[Data entries]
Content starts

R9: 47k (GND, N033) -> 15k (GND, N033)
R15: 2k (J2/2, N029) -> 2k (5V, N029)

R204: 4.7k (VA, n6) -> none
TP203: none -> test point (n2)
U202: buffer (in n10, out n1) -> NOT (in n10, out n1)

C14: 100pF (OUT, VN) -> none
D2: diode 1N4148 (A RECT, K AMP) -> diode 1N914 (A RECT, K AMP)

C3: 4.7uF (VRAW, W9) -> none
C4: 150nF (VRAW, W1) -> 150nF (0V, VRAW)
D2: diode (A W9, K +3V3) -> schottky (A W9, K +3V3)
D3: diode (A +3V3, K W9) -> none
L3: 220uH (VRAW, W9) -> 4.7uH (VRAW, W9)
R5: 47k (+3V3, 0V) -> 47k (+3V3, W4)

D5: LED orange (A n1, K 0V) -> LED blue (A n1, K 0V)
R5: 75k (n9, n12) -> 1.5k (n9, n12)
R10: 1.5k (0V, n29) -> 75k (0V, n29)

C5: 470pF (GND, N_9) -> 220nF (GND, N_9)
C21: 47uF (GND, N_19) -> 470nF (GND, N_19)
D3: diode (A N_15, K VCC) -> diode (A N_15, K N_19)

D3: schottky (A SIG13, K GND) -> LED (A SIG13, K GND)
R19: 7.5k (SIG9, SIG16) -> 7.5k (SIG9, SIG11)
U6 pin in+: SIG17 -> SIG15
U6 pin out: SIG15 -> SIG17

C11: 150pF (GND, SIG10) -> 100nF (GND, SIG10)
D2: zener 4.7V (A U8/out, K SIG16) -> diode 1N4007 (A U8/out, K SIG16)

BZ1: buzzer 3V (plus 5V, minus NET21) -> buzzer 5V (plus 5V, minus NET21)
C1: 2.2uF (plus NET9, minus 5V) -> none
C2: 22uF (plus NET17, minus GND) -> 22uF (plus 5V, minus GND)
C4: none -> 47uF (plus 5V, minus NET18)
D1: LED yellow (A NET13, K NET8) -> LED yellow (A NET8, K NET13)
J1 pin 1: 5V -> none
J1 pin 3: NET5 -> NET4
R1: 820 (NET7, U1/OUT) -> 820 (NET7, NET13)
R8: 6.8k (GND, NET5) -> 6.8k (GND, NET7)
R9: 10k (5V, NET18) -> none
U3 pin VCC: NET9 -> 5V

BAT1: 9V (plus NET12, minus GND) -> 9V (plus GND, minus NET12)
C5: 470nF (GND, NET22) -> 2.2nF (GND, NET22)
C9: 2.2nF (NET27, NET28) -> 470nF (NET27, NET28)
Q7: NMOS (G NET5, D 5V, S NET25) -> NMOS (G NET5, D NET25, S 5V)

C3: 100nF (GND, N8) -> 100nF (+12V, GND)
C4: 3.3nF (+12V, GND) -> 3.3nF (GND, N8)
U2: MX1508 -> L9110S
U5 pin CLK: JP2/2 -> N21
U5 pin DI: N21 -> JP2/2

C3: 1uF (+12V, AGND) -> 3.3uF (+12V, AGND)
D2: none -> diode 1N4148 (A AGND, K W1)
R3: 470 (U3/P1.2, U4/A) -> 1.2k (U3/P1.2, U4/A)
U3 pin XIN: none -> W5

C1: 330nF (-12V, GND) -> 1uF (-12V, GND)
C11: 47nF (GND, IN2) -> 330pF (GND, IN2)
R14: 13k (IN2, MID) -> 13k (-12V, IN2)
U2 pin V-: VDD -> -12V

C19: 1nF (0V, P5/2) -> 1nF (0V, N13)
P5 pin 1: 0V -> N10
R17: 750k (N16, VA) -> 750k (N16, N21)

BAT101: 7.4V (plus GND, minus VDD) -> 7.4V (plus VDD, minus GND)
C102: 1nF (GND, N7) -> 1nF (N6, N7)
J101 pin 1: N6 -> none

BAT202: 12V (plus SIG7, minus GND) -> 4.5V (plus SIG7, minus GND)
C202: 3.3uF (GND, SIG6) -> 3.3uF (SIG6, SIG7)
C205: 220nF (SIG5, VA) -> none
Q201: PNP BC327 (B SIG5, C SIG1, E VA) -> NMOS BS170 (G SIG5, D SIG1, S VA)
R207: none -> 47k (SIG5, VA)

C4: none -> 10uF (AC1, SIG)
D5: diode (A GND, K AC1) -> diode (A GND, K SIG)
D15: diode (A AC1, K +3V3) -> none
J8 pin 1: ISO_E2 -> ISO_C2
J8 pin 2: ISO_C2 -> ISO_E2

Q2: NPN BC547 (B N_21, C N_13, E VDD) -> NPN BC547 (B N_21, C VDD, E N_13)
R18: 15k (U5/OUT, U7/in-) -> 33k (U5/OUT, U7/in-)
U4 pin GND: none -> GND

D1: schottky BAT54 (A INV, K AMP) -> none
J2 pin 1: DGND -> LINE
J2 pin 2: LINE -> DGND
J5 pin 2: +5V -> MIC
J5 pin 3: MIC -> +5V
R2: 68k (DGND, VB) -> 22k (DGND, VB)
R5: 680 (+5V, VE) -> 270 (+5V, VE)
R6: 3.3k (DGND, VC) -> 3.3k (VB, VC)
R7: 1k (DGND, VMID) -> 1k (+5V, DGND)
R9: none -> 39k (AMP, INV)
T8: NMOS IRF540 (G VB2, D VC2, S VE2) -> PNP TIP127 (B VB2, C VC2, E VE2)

Content ends

Every entry should be restated word for word.

R9: 47k (GND, N033) -> 15k (GND, N033)
R15: 2k (J2/2, N029) -> 2k (5V, N029)

R204: 4.7k (VA, n6) -> none
TP203: none -> test point (n2)
U202: buffer (in n10, out n1) -> NOT (in n10, out n1)

C14: 100pF (OUT, VN) -> none
D2: diode 1N4148 (A RECT, K AMP) -> diode 1N914 (A RECT, K AMP)

C3: 4.7uF (VRAW, W9) -> none
C4: 150nF (VRAW, W1) -> 150nF (0V, VRAW)
D2: diode (A W9, K +3V3) -> schottky (A W9, K +3V3)
D3: diode (A +3V3, K W9) -> none
L3: 220uH (VRAW, W9) -> 4.7uH (VRAW, W9)
R5: 47k (+3V3, 0V) -> 47k (+3V3, W4)

D5: LED orange (A n1, K 0V) -> LED blue (A n1, K 0V)
R5: 75k (n9, n12) -> 1.5k (n9, n12)
R10: 1.5k (0V, n29) -> 75k (0V, n29)

C5: 470pF (GND, N_9) -> 220nF (GND, N_9)
C21: 47uF (GND, N_19) -> 470nF (GND, N_19)
D3: diode (A N_15, K VCC) -> diode (A N_15, K N_19)

D3: schottky (A SIG13, K GND) -> LED (A SIG13, K GND)
R19: 7.5k (SIG9, SIG16) -> 7.5k (SIG9, SIG11)
U6 pin in+: SIG17 -> SIG15
U6 pin out: SIG15 -> SIG17

C11: 150pF (GND, SIG10) -> 100nF (GND, SIG10)
D2: zener 4.7V (A U8/out, K SIG16) -> diode 1N4007 (A U8/out, K SIG16)

BZ1: buzzer 3V (plus 5V, minus NET21) -> buzzer 5V (plus 5V, minus NET21)
C1: 2.2uF (plus NET9, minus 5V) -> none
C2: 22uF (plus NET17, minus GND) -> 22uF (plus 5V, minus GND)
C4: none -> 47uF (plus 5V, minus NET18)
D1: LED yellow (A NET13, K NET8) -> LED yellow (A NET8, K NET13)
J1 pin 1: 5V -> none
J1 pin 3: NET5 -> NET4
R1: 820 (NET7, U1/OUT) -> 820 (NET7, NET13)
R8: 6.8k (GND, NET5) -> 6.8k (GND, NET7)
R9: 10k (5V, NET18) -> none
U3 pin VCC: NET9 -> 5V

BAT1: 9V (plus NET12, minus GND) -> 9V (plus GND, minus NET12)
C5: 470nF (GND, NET22) -> 2.2nF (GND, NET22)
C9: 2.2nF (NET27, NET28) -> 470nF (NET27, NET28)
Q7: NMOS (G NET5, D 5V, S NET25) -> NMOS (G NET5, D NET25, S 5V)

C3: 100nF (GND, N8) -> 100nF (+12V, GND)
C4: 3.3nF (+12V, GND) -> 3.3nF (GND, N8)
U2: MX1508 -> L9110S
U5 pin CLK: JP2/2 -> N21
U5 pin DI: N21 -> JP2/2

C3: 1uF (+12V, AGND) -> 3.3uF (+12V, AGND)
D2: none -> diode 1N4148 (A AGND, K W1)
R3: 470 (U3/P1.2, U4/A) -> 1.2k (U3/P1.2, U4/A)
U3 pin XIN: none -> W5

C1: 330nF (-12V, GND) -> 1uF (-12V, GND)
C11: 47nF (GND, IN2) -> 330pF (GND, IN2)
R14: 13k (IN2, MID) -> 13k (-12V, IN2)
U2 pin V-: VDD -> -12V

C19: 1nF (0V, P5/2) -> 1nF (0V, N13)
P5 pin 1: 0V -> N10
R17: 750k (N16, VA) -> 750k (N16, N21)

BAT101: 7.4V (plus GND, minus VDD) -> 7.4V (plus VDD, minus GND)
C102: 1nF (GND, N7) -> 1nF (N6, N7)
J101 pin 1: N6 -> none

BAT202: 12V (plus SIG7, minus GND) -> 4.5V (plus SIG7, minus GND)
C202: 3.3uF (GND, SIG6) -> 3.3uF (SIG6, SIG7)
C205: 220nF (SIG5, VA) -> none
Q201: PNP BC327 (B SIG5, C SIG1, E VA) -> NMOS BS170 (G SIG5, D SIG1, S VA)
R207: none -> 47k (SIG5, VA)

C4: none -> 10uF (AC1, SIG)
D5: diode (A GND, K AC1) -> diode (A GND, K SIG)
D15: diode (A AC1, K +3V3) -> none
J8 pin 1: ISO_E2 -> ISO_C2
J8 pin 2: ISO_C2 -> ISO_E2

Q2: NPN BC547 (B N_21, C N_13, E VDD) -> NPN BC547 (B N_21, C VDD, E N_13)
R18: 15k (U5/OUT, U7/in-) -> 33k (U5/OUT, U7/in-)
U4 pin GND: none -> GND

D1: schottky BAT54 (A INV, K AMP) -> none
J2 pin 1: DGND -> LINE
J2 pin 2: LINE -> DGND
J5 pin 2: +5V -> MIC
J5 pin 3: MIC -> +5V
R2: 68k (DGND, VB) -> 22k (DGND, VB)
R5: 680 (+5V, VE) -> 270 (+5V, VE)
R6: 3.3k (DGND, VC) -> 3.3k (VB, VC)
R7: 1k (DGND, VMID) -> 1k (+5V, DGND)
R9: none -> 39k (AMP, INV)
T8: NMOS IRF540 (G VB2, D VC2, S VE2) -> PNP TIP127 (B VB2, C VC2, E VE2)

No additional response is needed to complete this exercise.